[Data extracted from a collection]
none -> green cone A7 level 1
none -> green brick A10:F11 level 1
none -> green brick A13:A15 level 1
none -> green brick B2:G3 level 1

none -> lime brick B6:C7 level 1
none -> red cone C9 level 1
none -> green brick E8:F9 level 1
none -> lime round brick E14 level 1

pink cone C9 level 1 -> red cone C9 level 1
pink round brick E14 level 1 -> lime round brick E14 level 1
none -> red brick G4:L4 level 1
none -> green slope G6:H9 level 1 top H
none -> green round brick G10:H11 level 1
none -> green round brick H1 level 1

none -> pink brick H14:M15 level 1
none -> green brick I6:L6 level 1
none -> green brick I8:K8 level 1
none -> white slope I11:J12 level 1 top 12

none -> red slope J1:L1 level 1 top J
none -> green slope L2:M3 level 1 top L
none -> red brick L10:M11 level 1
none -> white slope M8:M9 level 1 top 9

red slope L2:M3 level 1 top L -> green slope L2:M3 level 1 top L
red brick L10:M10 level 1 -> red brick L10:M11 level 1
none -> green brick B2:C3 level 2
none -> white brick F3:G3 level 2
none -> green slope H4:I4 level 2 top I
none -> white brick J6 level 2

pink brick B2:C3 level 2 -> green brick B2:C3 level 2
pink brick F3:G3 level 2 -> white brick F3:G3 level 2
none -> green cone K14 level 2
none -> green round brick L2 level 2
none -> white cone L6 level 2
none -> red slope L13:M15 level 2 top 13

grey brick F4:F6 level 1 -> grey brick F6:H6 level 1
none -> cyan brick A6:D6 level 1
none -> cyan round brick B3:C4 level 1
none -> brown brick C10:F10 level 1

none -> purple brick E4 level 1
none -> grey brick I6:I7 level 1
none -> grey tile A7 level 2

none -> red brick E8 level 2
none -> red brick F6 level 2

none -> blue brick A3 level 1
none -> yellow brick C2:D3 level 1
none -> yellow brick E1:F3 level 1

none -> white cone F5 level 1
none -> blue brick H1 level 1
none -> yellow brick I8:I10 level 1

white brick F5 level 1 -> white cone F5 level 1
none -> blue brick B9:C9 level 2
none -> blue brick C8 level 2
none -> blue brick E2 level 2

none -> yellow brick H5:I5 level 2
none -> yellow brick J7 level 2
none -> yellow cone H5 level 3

Task to carry out
Each line above where the word "yellow" occurs should be copied out.

Answer area
none -> yellow brick C2:D3 level 1
none -> yellow brick E1:F3 level 1
none -> yellow brick I8:I10 level 1
none -> yellow brick H5:I5 level 2
none -> yellow brick J7 level 2
none -> yellow cone H5 level 3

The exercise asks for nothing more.